Only lines holding the word "slope" should be copied from the material.

· · · ·

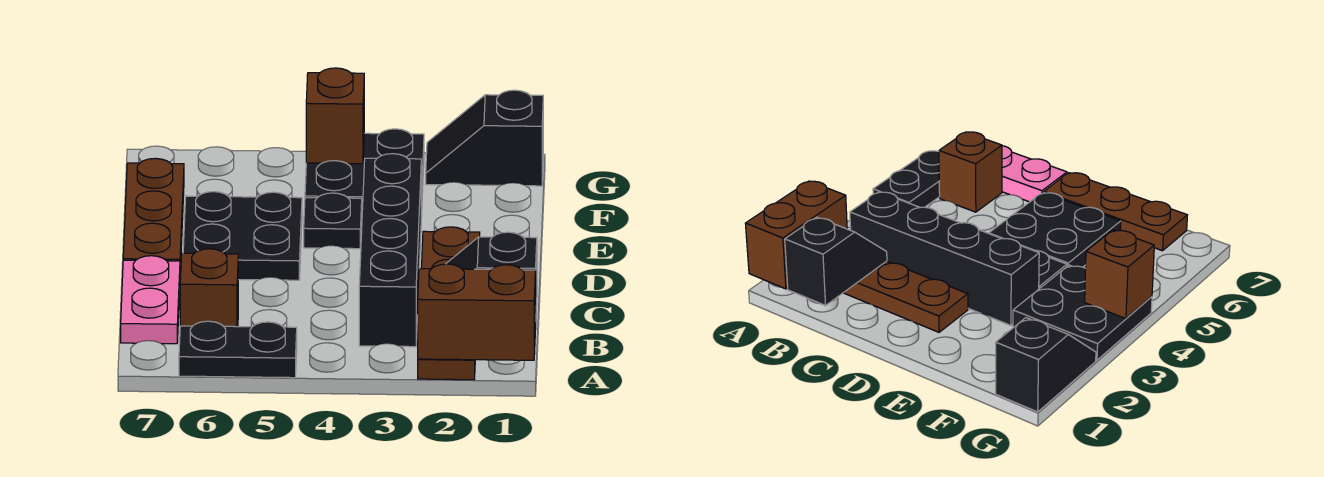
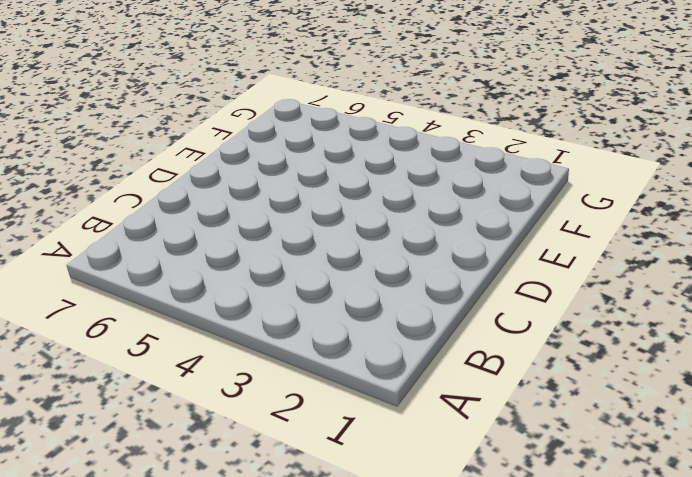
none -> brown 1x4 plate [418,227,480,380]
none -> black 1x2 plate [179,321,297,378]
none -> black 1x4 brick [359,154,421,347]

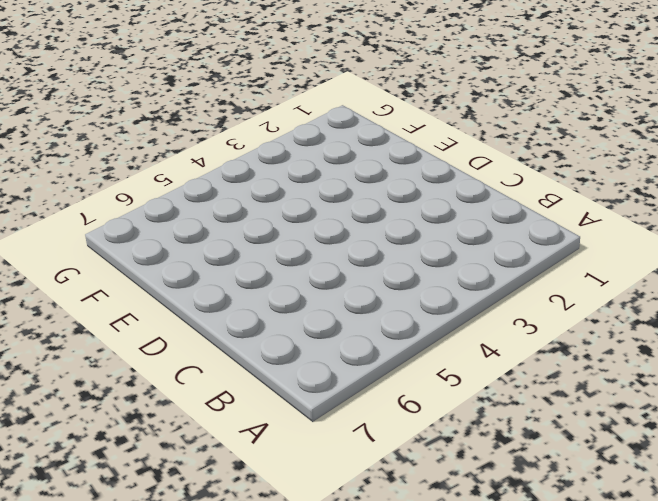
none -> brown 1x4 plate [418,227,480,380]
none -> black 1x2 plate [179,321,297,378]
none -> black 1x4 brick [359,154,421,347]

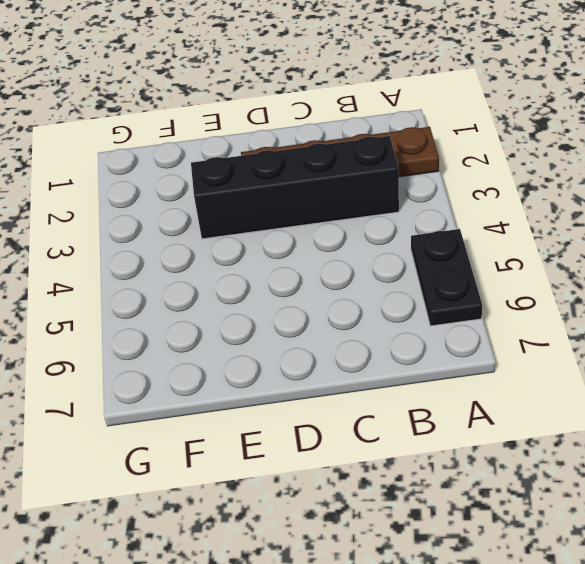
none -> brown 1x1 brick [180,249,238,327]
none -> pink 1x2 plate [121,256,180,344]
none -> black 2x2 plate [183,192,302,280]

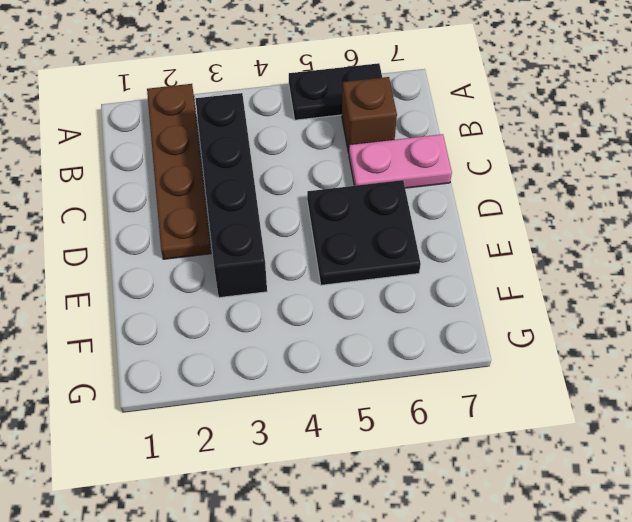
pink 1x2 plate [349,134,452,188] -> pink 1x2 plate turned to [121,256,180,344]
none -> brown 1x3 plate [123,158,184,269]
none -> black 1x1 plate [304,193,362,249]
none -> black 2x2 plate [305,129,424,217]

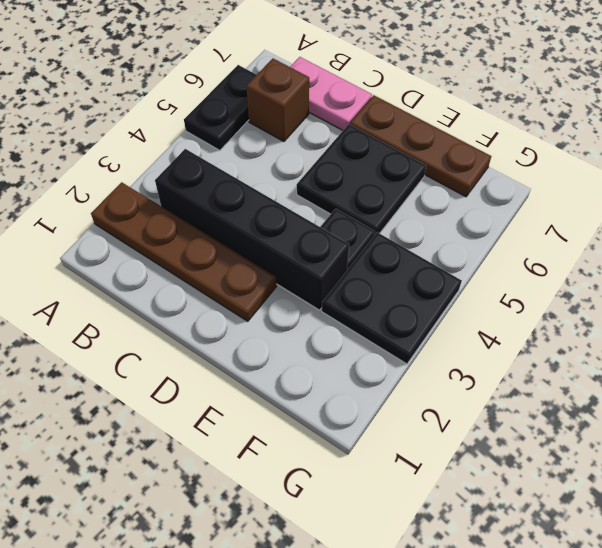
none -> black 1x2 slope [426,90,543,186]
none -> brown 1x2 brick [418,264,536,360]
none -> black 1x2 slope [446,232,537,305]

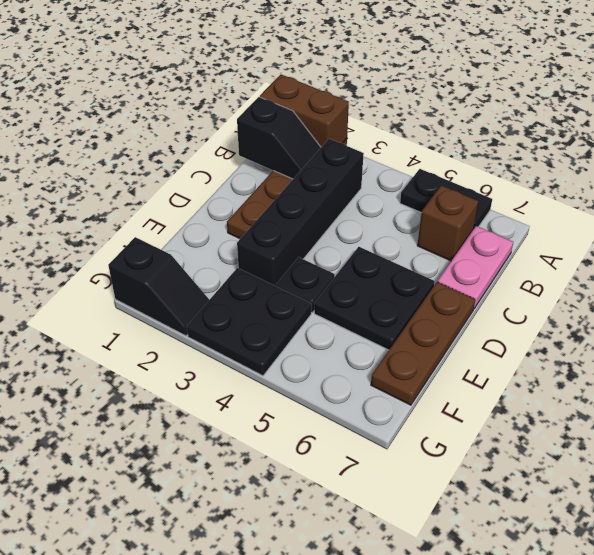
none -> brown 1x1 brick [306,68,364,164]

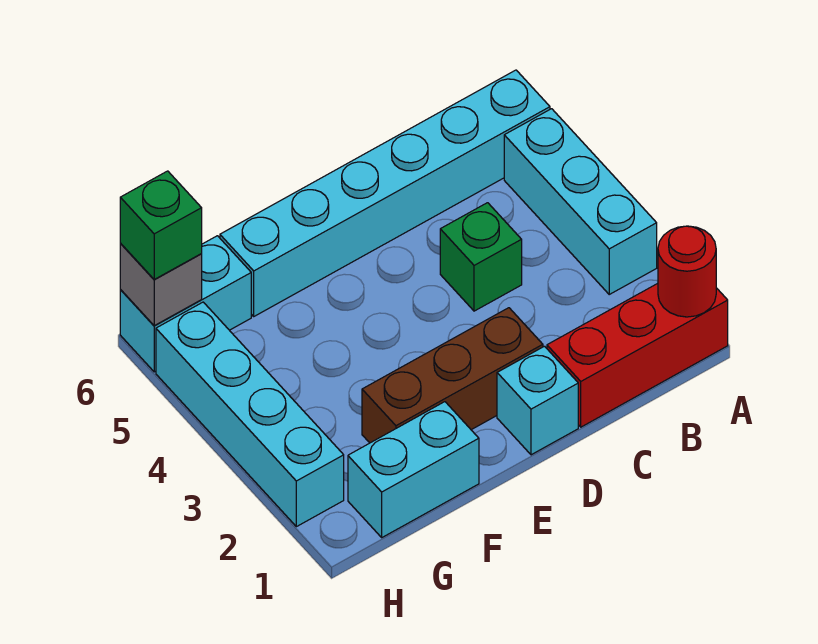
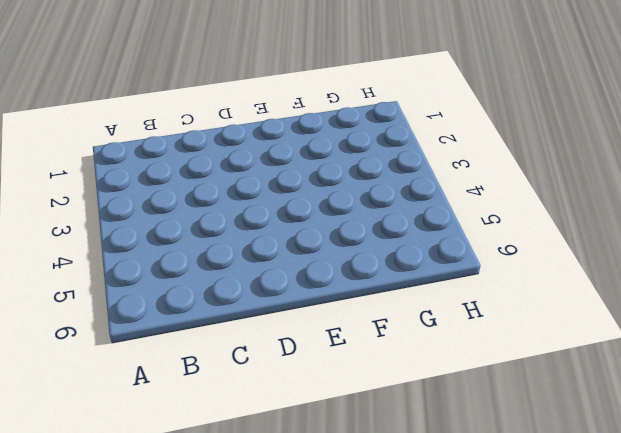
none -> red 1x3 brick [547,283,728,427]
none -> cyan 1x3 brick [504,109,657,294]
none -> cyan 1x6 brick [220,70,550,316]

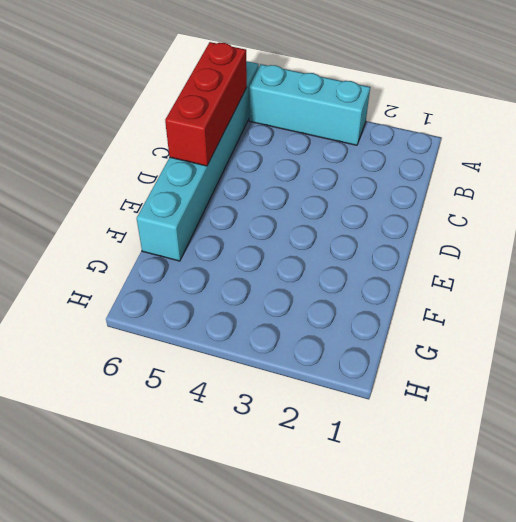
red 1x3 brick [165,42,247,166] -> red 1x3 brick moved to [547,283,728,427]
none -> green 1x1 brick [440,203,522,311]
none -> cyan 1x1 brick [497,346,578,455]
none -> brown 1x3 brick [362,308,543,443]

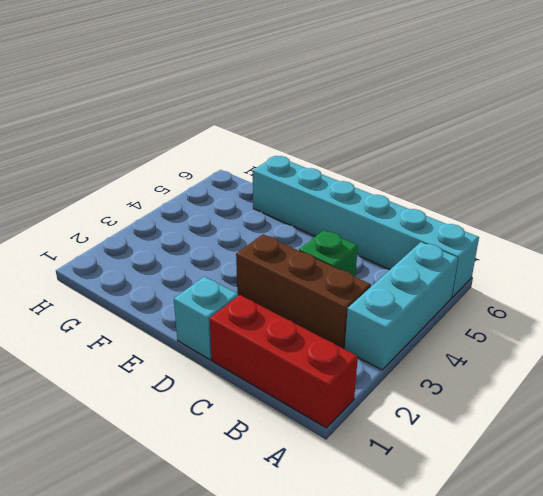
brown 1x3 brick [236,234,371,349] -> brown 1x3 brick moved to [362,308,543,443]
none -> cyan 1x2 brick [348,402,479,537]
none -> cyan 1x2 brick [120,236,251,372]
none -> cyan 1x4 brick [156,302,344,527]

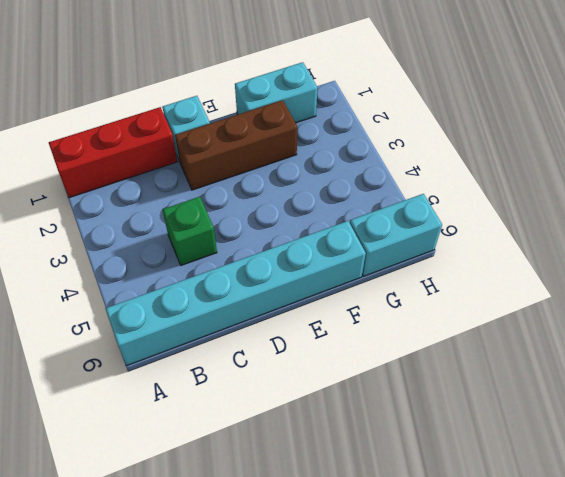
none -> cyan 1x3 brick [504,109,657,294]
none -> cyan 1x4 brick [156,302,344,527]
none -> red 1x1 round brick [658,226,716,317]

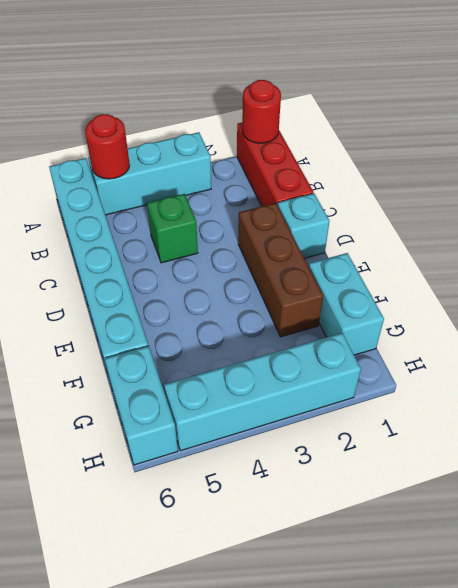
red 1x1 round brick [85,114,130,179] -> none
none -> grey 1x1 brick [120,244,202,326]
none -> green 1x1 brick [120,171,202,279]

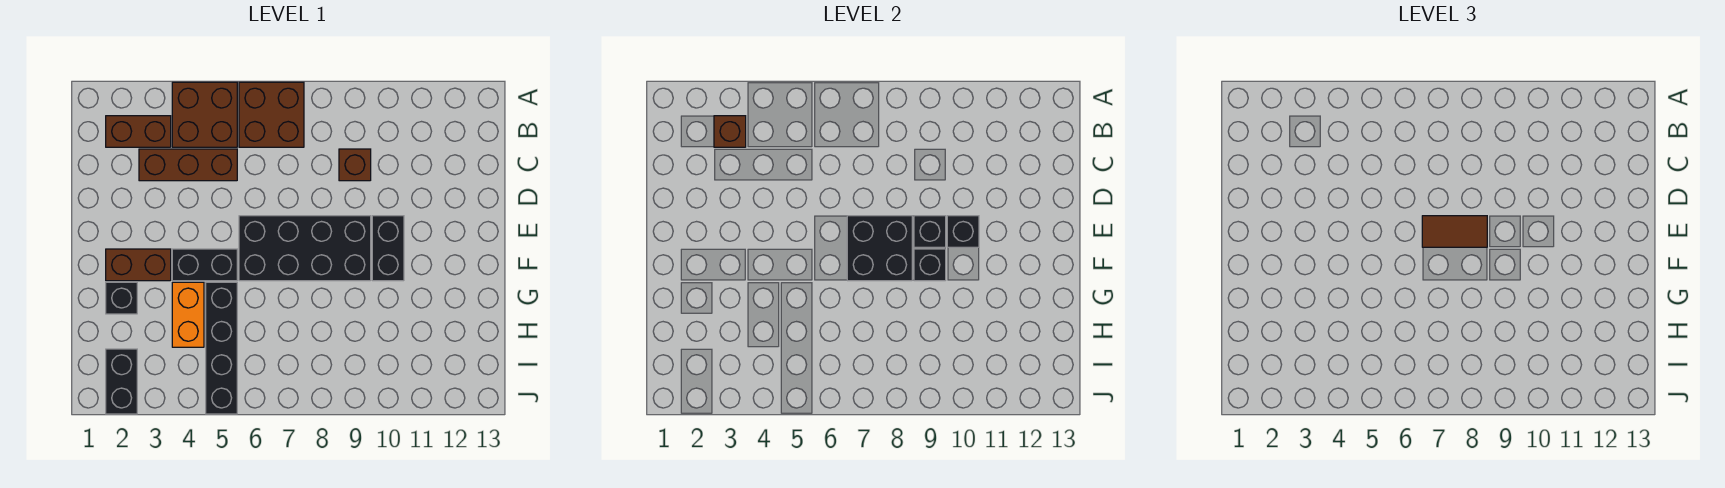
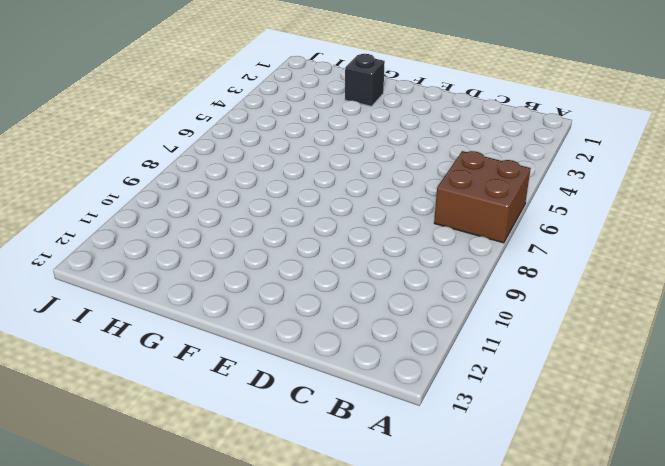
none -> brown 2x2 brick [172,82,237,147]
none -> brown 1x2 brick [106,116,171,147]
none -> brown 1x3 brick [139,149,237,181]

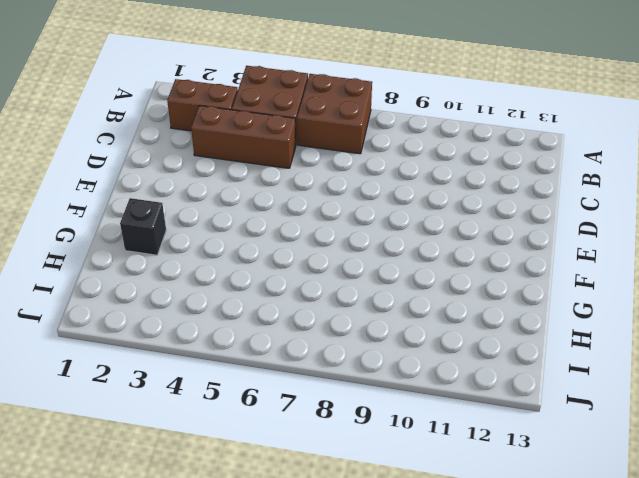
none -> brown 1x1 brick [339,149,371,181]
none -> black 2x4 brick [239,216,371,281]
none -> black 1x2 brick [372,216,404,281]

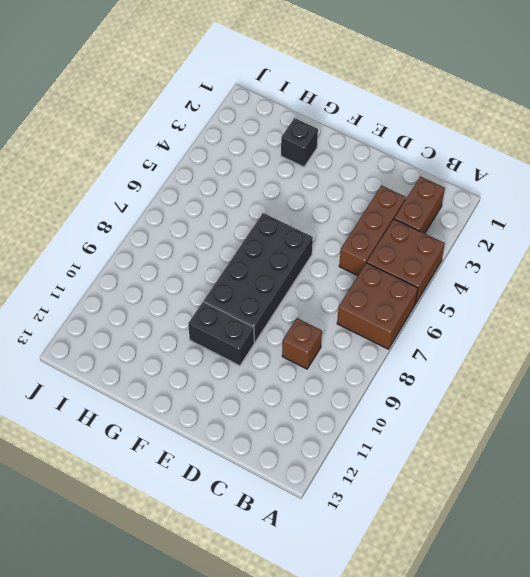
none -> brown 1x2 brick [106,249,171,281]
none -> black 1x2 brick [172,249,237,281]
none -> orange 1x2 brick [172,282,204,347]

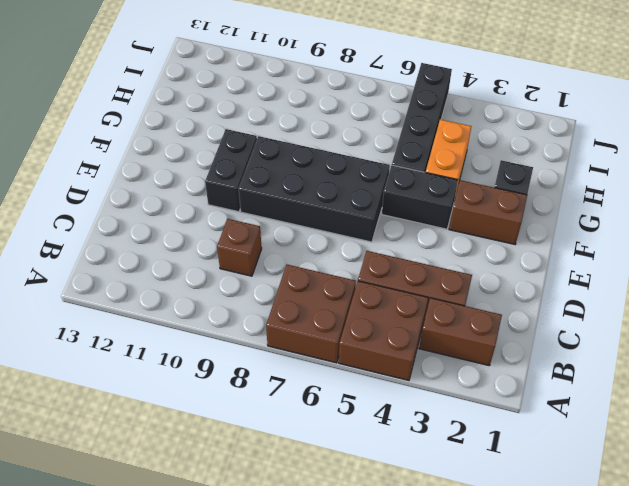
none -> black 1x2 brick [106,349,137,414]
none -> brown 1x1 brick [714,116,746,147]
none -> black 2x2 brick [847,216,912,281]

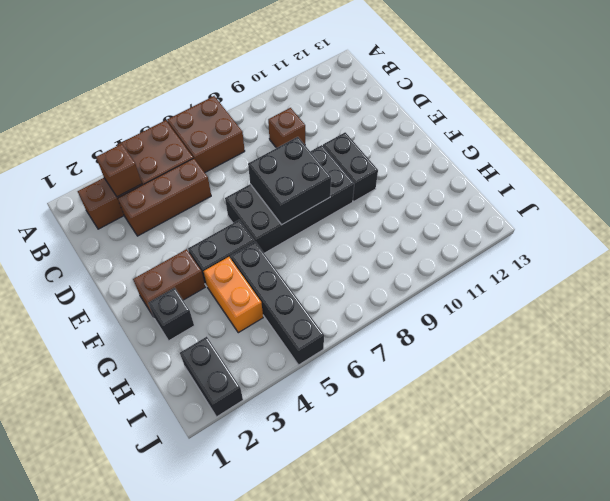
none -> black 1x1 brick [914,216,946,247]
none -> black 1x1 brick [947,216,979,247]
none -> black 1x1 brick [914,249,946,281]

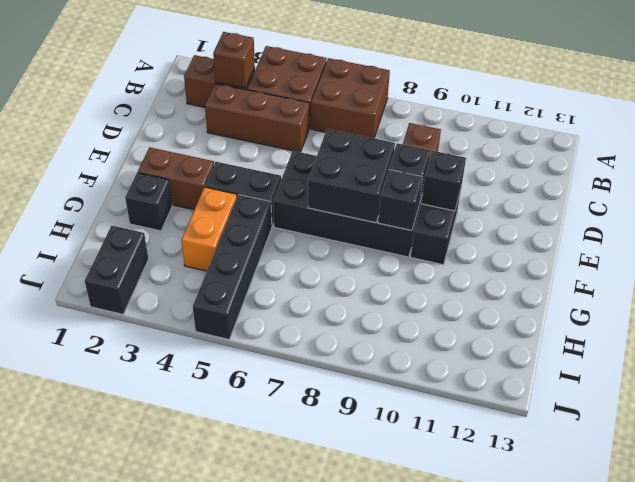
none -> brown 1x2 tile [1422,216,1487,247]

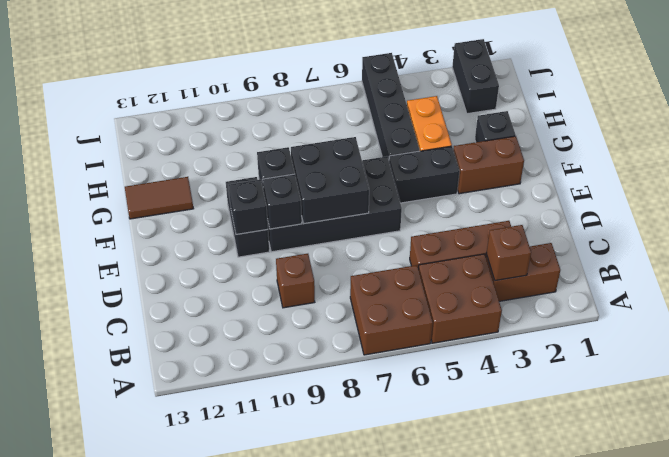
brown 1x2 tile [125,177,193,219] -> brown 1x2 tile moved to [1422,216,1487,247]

· · · ·

## PROBLEM SOLUTION
none -> black 1x2 slope [426,90,543,186]
none -> black 1x2 slope [446,232,537,305]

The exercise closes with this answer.